▸ Brief: Give an unaltered copy of the listing below, minus its pictures.

·····

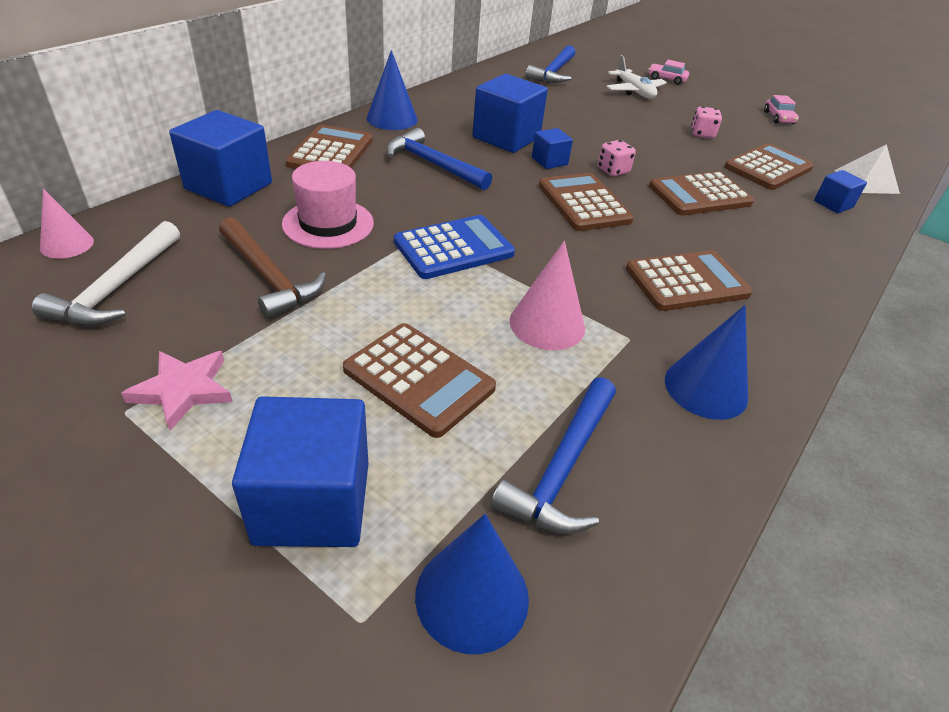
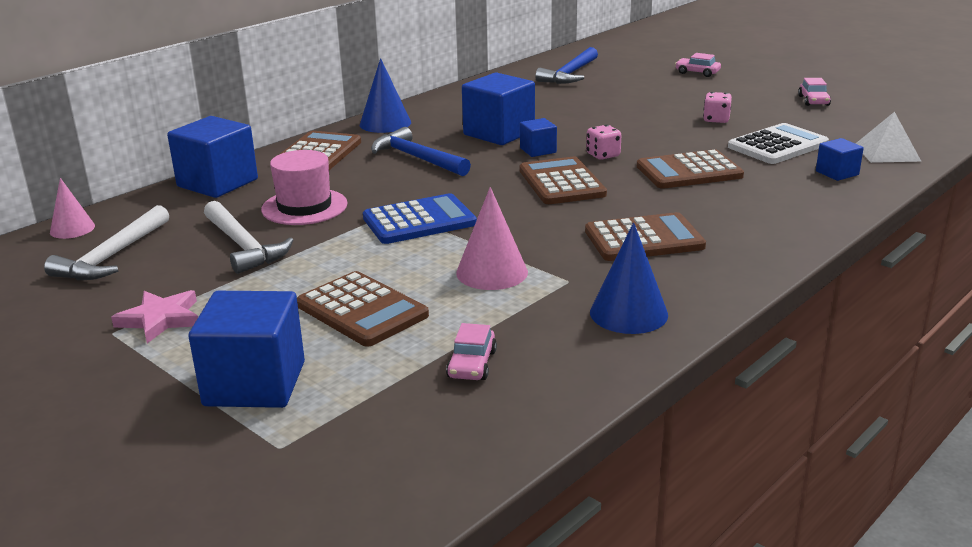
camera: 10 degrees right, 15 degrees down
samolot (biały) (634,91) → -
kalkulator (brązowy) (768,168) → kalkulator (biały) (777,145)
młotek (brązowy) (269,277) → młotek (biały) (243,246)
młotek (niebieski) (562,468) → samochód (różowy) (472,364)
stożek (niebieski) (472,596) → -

·····

▸ Solution to this task:
camera: 10 degrees right, 15 degrees down
samolot (biały) (634,91) → -
kalkulator (brązowy) (768,168) → kalkulator (biały) (777,145)
młotek (brązowy) (269,277) → młotek (biały) (243,246)
młotek (niebieski) (562,468) → samochód (różowy) (472,364)
stożek (niebieski) (472,596) → -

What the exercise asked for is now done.